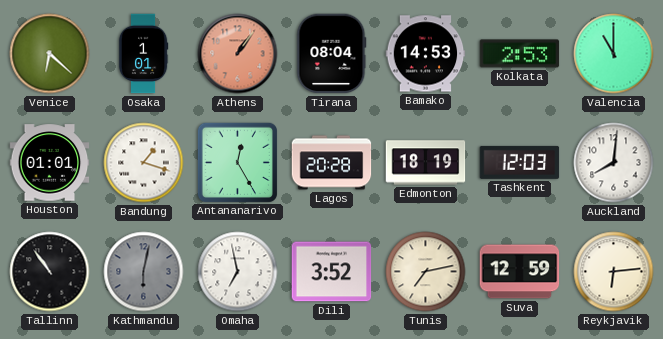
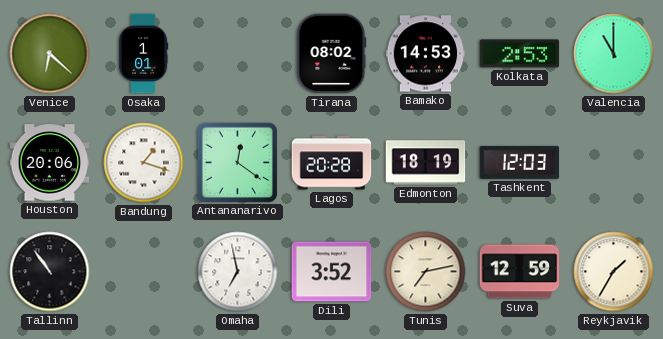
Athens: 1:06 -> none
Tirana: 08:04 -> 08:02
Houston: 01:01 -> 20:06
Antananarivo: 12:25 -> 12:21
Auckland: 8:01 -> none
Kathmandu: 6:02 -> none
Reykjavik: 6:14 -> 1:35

---------------

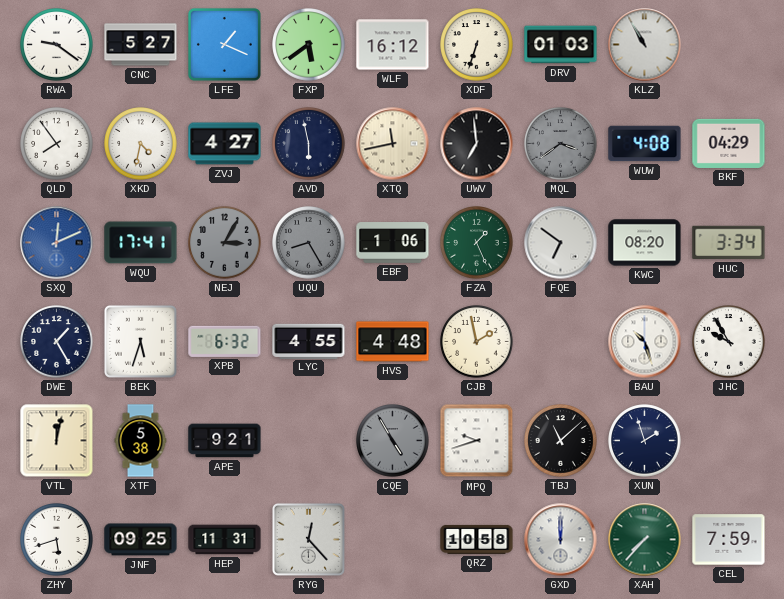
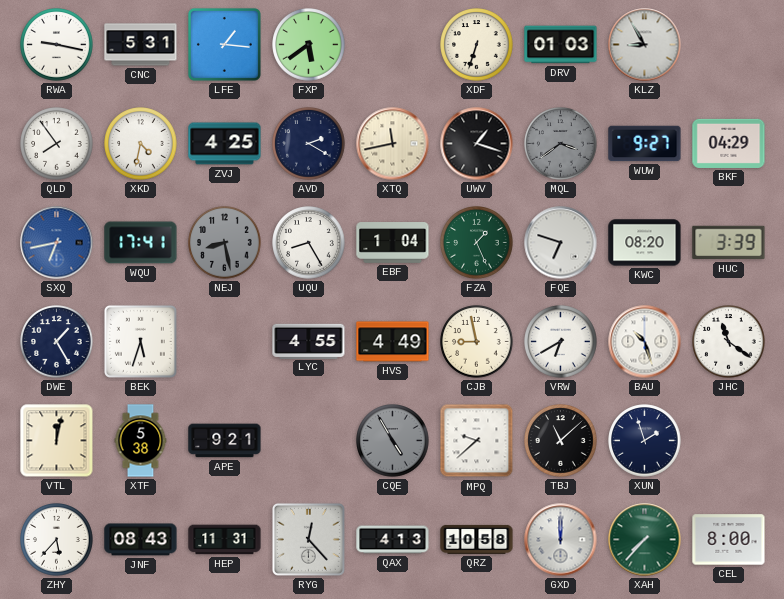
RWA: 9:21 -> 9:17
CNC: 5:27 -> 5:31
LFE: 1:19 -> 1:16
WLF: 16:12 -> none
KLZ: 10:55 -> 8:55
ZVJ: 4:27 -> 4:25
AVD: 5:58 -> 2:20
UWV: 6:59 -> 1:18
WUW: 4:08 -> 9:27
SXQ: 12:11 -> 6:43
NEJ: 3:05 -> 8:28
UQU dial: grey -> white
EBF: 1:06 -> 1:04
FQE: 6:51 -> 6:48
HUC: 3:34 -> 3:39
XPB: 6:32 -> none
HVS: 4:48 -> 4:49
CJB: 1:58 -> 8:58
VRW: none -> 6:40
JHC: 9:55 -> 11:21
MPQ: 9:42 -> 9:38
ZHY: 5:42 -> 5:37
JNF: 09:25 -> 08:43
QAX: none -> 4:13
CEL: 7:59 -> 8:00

---------------

Short task: Collect and copy out every row above that contains the word "none", treating uppercase and lowercase as different.

Exercise output:
Athens: 1:06 -> none
Auckland: 8:01 -> none
Kathmandu: 6:02 -> none
WLF: 16:12 -> none
XPB: 6:32 -> none
VRW: none -> 6:40
QAX: none -> 4:13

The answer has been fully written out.